Request.
Could you express the rows below as a Markdown table, with a "Row" column holding each row's number and a "Line" column holding the row itself, and with any blank rows left out?

★ ★ ★ ★

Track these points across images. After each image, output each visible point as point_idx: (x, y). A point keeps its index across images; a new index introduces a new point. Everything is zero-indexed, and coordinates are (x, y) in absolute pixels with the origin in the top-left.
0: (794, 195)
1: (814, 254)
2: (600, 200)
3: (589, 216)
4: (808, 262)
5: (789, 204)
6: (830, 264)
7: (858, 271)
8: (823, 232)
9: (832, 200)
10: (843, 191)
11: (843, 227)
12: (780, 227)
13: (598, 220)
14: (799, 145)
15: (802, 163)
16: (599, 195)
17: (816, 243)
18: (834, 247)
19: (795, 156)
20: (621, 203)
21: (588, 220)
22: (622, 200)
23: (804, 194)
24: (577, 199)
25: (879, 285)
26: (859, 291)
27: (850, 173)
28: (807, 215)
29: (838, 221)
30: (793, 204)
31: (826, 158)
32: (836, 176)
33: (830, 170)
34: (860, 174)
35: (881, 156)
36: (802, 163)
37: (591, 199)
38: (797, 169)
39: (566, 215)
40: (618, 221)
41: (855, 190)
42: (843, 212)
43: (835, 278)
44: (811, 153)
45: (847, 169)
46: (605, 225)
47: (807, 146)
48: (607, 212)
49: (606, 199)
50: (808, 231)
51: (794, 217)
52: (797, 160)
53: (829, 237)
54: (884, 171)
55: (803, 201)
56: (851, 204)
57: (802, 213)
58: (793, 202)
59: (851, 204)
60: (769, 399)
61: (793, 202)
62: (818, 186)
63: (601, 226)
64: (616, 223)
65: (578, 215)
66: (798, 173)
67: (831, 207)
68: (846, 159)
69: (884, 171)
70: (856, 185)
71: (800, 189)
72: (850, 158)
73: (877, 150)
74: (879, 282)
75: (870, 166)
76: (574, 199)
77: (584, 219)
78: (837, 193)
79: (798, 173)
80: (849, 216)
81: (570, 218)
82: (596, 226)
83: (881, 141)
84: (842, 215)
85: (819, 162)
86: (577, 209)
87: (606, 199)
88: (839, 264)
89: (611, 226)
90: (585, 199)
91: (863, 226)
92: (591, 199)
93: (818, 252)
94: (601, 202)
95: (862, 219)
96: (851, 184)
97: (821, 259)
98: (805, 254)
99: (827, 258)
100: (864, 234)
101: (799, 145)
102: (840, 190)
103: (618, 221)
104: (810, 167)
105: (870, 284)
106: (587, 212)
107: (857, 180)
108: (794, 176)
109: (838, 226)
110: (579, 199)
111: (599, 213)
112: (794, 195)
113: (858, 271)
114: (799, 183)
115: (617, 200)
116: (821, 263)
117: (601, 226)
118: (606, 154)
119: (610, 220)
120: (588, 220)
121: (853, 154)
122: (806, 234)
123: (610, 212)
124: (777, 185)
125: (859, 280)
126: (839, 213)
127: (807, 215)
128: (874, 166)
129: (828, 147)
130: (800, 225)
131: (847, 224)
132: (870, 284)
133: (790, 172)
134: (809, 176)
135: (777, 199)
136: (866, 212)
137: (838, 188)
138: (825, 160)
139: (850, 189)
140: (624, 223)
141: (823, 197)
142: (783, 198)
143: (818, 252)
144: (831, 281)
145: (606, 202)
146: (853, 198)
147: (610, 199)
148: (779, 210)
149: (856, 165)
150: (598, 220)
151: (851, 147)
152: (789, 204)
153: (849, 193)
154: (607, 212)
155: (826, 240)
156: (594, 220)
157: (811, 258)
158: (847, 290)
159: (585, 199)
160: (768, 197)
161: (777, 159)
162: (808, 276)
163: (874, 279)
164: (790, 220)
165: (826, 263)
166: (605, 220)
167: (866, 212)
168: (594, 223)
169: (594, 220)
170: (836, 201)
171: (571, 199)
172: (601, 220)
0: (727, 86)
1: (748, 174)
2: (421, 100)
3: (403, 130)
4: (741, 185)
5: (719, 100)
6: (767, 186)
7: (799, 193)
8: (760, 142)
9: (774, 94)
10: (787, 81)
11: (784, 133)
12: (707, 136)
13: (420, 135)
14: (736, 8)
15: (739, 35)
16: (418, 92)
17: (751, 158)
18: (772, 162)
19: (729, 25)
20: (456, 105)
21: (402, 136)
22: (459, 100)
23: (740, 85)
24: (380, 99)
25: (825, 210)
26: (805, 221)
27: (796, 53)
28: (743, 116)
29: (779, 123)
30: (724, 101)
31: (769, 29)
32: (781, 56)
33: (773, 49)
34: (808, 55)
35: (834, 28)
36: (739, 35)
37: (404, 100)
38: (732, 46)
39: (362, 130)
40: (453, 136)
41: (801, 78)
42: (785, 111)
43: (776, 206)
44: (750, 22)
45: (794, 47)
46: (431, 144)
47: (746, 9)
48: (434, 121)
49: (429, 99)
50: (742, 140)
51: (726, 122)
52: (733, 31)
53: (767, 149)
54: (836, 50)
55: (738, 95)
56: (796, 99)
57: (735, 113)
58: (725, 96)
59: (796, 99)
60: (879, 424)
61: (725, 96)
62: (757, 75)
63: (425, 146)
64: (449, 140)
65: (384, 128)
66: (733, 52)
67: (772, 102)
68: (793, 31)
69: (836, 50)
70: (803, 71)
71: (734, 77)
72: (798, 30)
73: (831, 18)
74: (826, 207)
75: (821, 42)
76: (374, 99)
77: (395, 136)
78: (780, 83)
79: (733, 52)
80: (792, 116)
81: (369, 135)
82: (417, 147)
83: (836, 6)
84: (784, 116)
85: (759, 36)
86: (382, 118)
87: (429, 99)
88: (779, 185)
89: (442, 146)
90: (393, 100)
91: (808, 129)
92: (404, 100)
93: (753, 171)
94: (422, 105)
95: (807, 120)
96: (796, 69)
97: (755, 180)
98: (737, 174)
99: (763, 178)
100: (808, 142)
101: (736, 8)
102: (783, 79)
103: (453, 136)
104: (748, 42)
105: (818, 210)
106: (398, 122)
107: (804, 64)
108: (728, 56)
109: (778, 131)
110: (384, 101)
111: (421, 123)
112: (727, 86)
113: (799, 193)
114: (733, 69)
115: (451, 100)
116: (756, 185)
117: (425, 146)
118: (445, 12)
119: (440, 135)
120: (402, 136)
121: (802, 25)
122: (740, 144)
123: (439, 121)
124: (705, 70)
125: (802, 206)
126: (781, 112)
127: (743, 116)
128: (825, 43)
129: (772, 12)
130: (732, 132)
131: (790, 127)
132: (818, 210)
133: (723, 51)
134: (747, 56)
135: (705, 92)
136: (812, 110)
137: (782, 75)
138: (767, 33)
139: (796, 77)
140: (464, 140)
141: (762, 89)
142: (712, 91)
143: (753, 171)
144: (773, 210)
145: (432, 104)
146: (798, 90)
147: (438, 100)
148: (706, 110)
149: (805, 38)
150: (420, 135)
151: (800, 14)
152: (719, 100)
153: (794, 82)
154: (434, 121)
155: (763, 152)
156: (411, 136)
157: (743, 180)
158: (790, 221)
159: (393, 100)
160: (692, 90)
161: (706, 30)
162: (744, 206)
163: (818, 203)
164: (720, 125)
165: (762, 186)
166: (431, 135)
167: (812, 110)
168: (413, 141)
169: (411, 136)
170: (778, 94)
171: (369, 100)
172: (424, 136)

★ ★ ★ ★

The result.
| Row | Line |
|---|---|
| 1 | Track these points across images. After each image, output each visible point as point_idx: (x, y). A point keeps its index across images; a new index introduces a new point. Everything is zero-indexed, and coordinates are (x, y) in absolute pixels with the origin in the top-left. |
| 2 | 0: (794, 195) |
| 3 | 1: (814, 254) |
| 4 | 2: (600, 200) |
| 5 | 3: (589, 216) |
| 6 | 4: (808, 262) |
| 7 | 5: (789, 204) |
| 8 | 6: (830, 264) |
| 9 | 7: (858, 271) |
| 10 | 8: (823, 232) |
| 11 | 9: (832, 200) |
| 12 | 10: (843, 191) |
| 13 | 11: (843, 227) |
| 14 | 12: (780, 227) |
| 15 | 13: (598, 220) |
| 16 | 14: (799, 145) |
| 17 | 15: (802, 163) |
| 18 | 16: (599, 195) |
| 19 | 17: (816, 243) |
| 20 | 18: (834, 247) |
| 21 | 19: (795, 156) |
| 22 | 20: (621, 203) |
| 23 | 21: (588, 220) |
| 24 | 22: (622, 200) |
| 25 | 23: (804, 194) |
| 26 | 24: (577, 199) |
| 27 | 25: (879, 285) |
| 28 | 26: (859, 291) |
| 29 | 27: (850, 173) |
| 30 | 28: (807, 215) |
| 31 | 29: (838, 221) |
| 32 | 30: (793, 204) |
| 33 | 31: (826, 158) |
| 34 | 32: (836, 176) |
| 35 | 33: (830, 170) |
| 36 | 34: (860, 174) |
| 37 | 35: (881, 156) |
| 38 | 36: (802, 163) |
| 39 | 37: (591, 199) |
| 40 | 38: (797, 169) |
| 41 | 39: (566, 215) |
| 42 | 40: (618, 221) |
| 43 | 41: (855, 190) |
| 44 | 42: (843, 212) |
| 45 | 43: (835, 278) |
| 46 | 44: (811, 153) |
| 47 | 45: (847, 169) |
| 48 | 46: (605, 225) |
| 49 | 47: (807, 146) |
| 50 | 48: (607, 212) |
| 51 | 49: (606, 199) |
| 52 | 50: (808, 231) |
| 53 | 51: (794, 217) |
| 54 | 52: (797, 160) |
| 55 | 53: (829, 237) |
| 56 | 54: (884, 171) |
| 57 | 55: (803, 201) |
| 58 | 56: (851, 204) |
| 59 | 57: (802, 213) |
| 60 | 58: (793, 202) |
| 61 | 59: (851, 204) |
| 62 | 60: (769, 399) |
| 63 | 61: (793, 202) |
| 64 | 62: (818, 186) |
| 65 | 63: (601, 226) |
| 66 | 64: (616, 223) |
| 67 | 65: (578, 215) |
| 68 | 66: (798, 173) |
| 69 | 67: (831, 207) |
| 70 | 68: (846, 159) |
| 71 | 69: (884, 171) |
| 72 | 70: (856, 185) |
| 73 | 71: (800, 189) |
| 74 | 72: (850, 158) |
| 75 | 73: (877, 150) |
| 76 | 74: (879, 282) |
| 77 | 75: (870, 166) |
| 78 | 76: (574, 199) |
| 79 | 77: (584, 219) |
| 80 | 78: (837, 193) |
| 81 | 79: (798, 173) |
| 82 | 80: (849, 216) |
| 83 | 81: (570, 218) |
| 84 | 82: (596, 226) |
| 85 | 83: (881, 141) |
| 86 | 84: (842, 215) |
| 87 | 85: (819, 162) |
| 88 | 86: (577, 209) |
| 89 | 87: (606, 199) |
| 90 | 88: (839, 264) |
| 91 | 89: (611, 226) |
| 92 | 90: (585, 199) |
| 93 | 91: (863, 226) |
| 94 | 92: (591, 199) |
| 95 | 93: (818, 252) |
| 96 | 94: (601, 202) |
| 97 | 95: (862, 219) |
| 98 | 96: (851, 184) |
| 99 | 97: (821, 259) |
| 100 | 98: (805, 254) |
| 101 | 99: (827, 258) |
| 102 | 100: (864, 234) |
| 103 | 101: (799, 145) |
| 104 | 102: (840, 190) |
| 105 | 103: (618, 221) |
| 106 | 104: (810, 167) |
| 107 | 105: (870, 284) |
| 108 | 106: (587, 212) |
| 109 | 107: (857, 180) |
| 110 | 108: (794, 176) |
| 111 | 109: (838, 226) |
| 112 | 110: (579, 199) |
| 113 | 111: (599, 213) |
| 114 | 112: (794, 195) |
| 115 | 113: (858, 271) |
| 116 | 114: (799, 183) |
| 117 | 115: (617, 200) |
| 118 | 116: (821, 263) |
| 119 | 117: (601, 226) |
| 120 | 118: (606, 154) |
| 121 | 119: (610, 220) |
| 122 | 120: (588, 220) |
| 123 | 121: (853, 154) |
| 124 | 122: (806, 234) |
| 125 | 123: (610, 212) |
| 126 | 124: (777, 185) |
| 127 | 125: (859, 280) |
| 128 | 126: (839, 213) |
| 129 | 127: (807, 215) |
| 130 | 128: (874, 166) |
| 131 | 129: (828, 147) |
| 132 | 130: (800, 225) |
| 133 | 131: (847, 224) |
| 134 | 132: (870, 284) |
| 135 | 133: (790, 172) |
| 136 | 134: (809, 176) |
| 137 | 135: (777, 199) |
| 138 | 136: (866, 212) |
| 139 | 137: (838, 188) |
| 140 | 138: (825, 160) |
| 141 | 139: (850, 189) |
| 142 | 140: (624, 223) |
| 143 | 141: (823, 197) |
| 144 | 142: (783, 198) |
| 145 | 143: (818, 252) |
| 146 | 144: (831, 281) |
| 147 | 145: (606, 202) |
| 148 | 146: (853, 198) |
| 149 | 147: (610, 199) |
| 150 | 148: (779, 210) |
| 151 | 149: (856, 165) |
| 152 | 150: (598, 220) |
| 153 | 151: (851, 147) |
| 154 | 152: (789, 204) |
| 155 | 153: (849, 193) |
| 156 | 154: (607, 212) |
| 157 | 155: (826, 240) |
| 158 | 156: (594, 220) |
| 159 | 157: (811, 258) |
| 160 | 158: (847, 290) |
| 161 | 159: (585, 199) |
| 162 | 160: (768, 197) |
| 163 | 161: (777, 159) |
| 164 | 162: (808, 276) |
| 165 | 163: (874, 279) |
| 166 | 164: (790, 220) |
| 167 | 165: (826, 263) |
| 168 | 166: (605, 220) |
| 169 | 167: (866, 212) |
| 170 | 168: (594, 223) |
| 171 | 169: (594, 220) |
| 172 | 170: (836, 201) |
| 173 | 171: (571, 199) |
| 174 | 172: (601, 220) |
| 175 | 0: (727, 86) |
| 176 | 1: (748, 174) |
| 177 | 2: (421, 100) |
| 178 | 3: (403, 130) |
| 179 | 4: (741, 185) |
| 180 | 5: (719, 100) |
| 181 | 6: (767, 186) |
| 182 | 7: (799, 193) |
| 183 | 8: (760, 142) |
| 184 | 9: (774, 94) |
| 185 | 10: (787, 81) |
| 186 | 11: (784, 133) |
| 187 | 12: (707, 136) |
| 188 | 13: (420, 135) |
| 189 | 14: (736, 8) |
| 190 | 15: (739, 35) |
| 191 | 16: (418, 92) |
| 192 | 17: (751, 158) |
| 193 | 18: (772, 162) |
| 194 | 19: (729, 25) |
| 195 | 20: (456, 105) |
| 196 | 21: (402, 136) |
| 197 | 22: (459, 100) |
| 198 | 23: (740, 85) |
| 199 | 24: (380, 99) |
| 200 | 25: (825, 210) |
| 201 | 26: (805, 221) |
| 202 | 27: (796, 53) |
| 203 | 28: (743, 116) |
| 204 | 29: (779, 123) |
| 205 | 30: (724, 101) |
| 206 | 31: (769, 29) |
| 207 | 32: (781, 56) |
| 208 | 33: (773, 49) |
| 209 | 34: (808, 55) |
| 210 | 35: (834, 28) |
| 211 | 36: (739, 35) |
| 212 | 37: (404, 100) |
| 213 | 38: (732, 46) |
| 214 | 39: (362, 130) |
| 215 | 40: (453, 136) |
| 216 | 41: (801, 78) |
| 217 | 42: (785, 111) |
| 218 | 43: (776, 206) |
| 219 | 44: (750, 22) |
| 220 | 45: (794, 47) |
| 221 | 46: (431, 144) |
| 222 | 47: (746, 9) |
| 223 | 48: (434, 121) |
| 224 | 49: (429, 99) |
| 225 | 50: (742, 140) |
| 226 | 51: (726, 122) |
| 227 | 52: (733, 31) |
| 228 | 53: (767, 149) |
| 229 | 54: (836, 50) |
| 230 | 55: (738, 95) |
| 231 | 56: (796, 99) |
| 232 | 57: (735, 113) |
| 233 | 58: (725, 96) |
| 234 | 59: (796, 99) |
| 235 | 60: (879, 424) |
| 236 | 61: (725, 96) |
| 237 | 62: (757, 75) |
| 238 | 63: (425, 146) |
| 239 | 64: (449, 140) |
| 240 | 65: (384, 128) |
| 241 | 66: (733, 52) |
| 242 | 67: (772, 102) |
| 243 | 68: (793, 31) |
| 244 | 69: (836, 50) |
| 245 | 70: (803, 71) |
| 246 | 71: (734, 77) |
| 247 | 72: (798, 30) |
| 248 | 73: (831, 18) |
| 249 | 74: (826, 207) |
| 250 | 75: (821, 42) |
| 251 | 76: (374, 99) |
| 252 | 77: (395, 136) |
| 253 | 78: (780, 83) |
| 254 | 79: (733, 52) |
| 255 | 80: (792, 116) |
| 256 | 81: (369, 135) |
| 257 | 82: (417, 147) |
| 258 | 83: (836, 6) |
| 259 | 84: (784, 116) |
| 260 | 85: (759, 36) |
| 261 | 86: (382, 118) |
| 262 | 87: (429, 99) |
| 263 | 88: (779, 185) |
| 264 | 89: (442, 146) |
| 265 | 90: (393, 100) |
| 266 | 91: (808, 129) |
| 267 | 92: (404, 100) |
| 268 | 93: (753, 171) |
| 269 | 94: (422, 105) |
| 270 | 95: (807, 120) |
| 271 | 96: (796, 69) |
| 272 | 97: (755, 180) |
| 273 | 98: (737, 174) |
| 274 | 99: (763, 178) |
| 275 | 100: (808, 142) |
| 276 | 101: (736, 8) |
| 277 | 102: (783, 79) |
| 278 | 103: (453, 136) |
| 279 | 104: (748, 42) |
| 280 | 105: (818, 210) |
| 281 | 106: (398, 122) |
| 282 | 107: (804, 64) |
| 283 | 108: (728, 56) |
| 284 | 109: (778, 131) |
| 285 | 110: (384, 101) |
| 286 | 111: (421, 123) |
| 287 | 112: (727, 86) |
| 288 | 113: (799, 193) |
| 289 | 114: (733, 69) |
| 290 | 115: (451, 100) |
| 291 | 116: (756, 185) |
| 292 | 117: (425, 146) |
| 293 | 118: (445, 12) |
| 294 | 119: (440, 135) |
| 295 | 120: (402, 136) |
| 296 | 121: (802, 25) |
| 297 | 122: (740, 144) |
| 298 | 123: (439, 121) |
| 299 | 124: (705, 70) |
| 300 | 125: (802, 206) |
| 301 | 126: (781, 112) |
| 302 | 127: (743, 116) |
| 303 | 128: (825, 43) |
| 304 | 129: (772, 12) |
| 305 | 130: (732, 132) |
| 306 | 131: (790, 127) |
| 307 | 132: (818, 210) |
| 308 | 133: (723, 51) |
| 309 | 134: (747, 56) |
| 310 | 135: (705, 92) |
| 311 | 136: (812, 110) |
| 312 | 137: (782, 75) |
| 313 | 138: (767, 33) |
| 314 | 139: (796, 77) |
| 315 | 140: (464, 140) |
| 316 | 141: (762, 89) |
| 317 | 142: (712, 91) |
| 318 | 143: (753, 171) |
| 319 | 144: (773, 210) |
| 320 | 145: (432, 104) |
| 321 | 146: (798, 90) |
| 322 | 147: (438, 100) |
| 323 | 148: (706, 110) |
| 324 | 149: (805, 38) |
| 325 | 150: (420, 135) |
| 326 | 151: (800, 14) |
| 327 | 152: (719, 100) |
| 328 | 153: (794, 82) |
| 329 | 154: (434, 121) |
| 330 | 155: (763, 152) |
| 331 | 156: (411, 136) |
| 332 | 157: (743, 180) |
| 333 | 158: (790, 221) |
| 334 | 159: (393, 100) |
| 335 | 160: (692, 90) |
| 336 | 161: (706, 30) |
| 337 | 162: (744, 206) |
| 338 | 163: (818, 203) |
| 339 | 164: (720, 125) |
| 340 | 165: (762, 186) |
| 341 | 166: (431, 135) |
| 342 | 167: (812, 110) |
| 343 | 168: (413, 141) |
| 344 | 169: (411, 136) |
| 345 | 170: (778, 94) |
| 346 | 171: (369, 100) |
| 347 | 172: (424, 136) |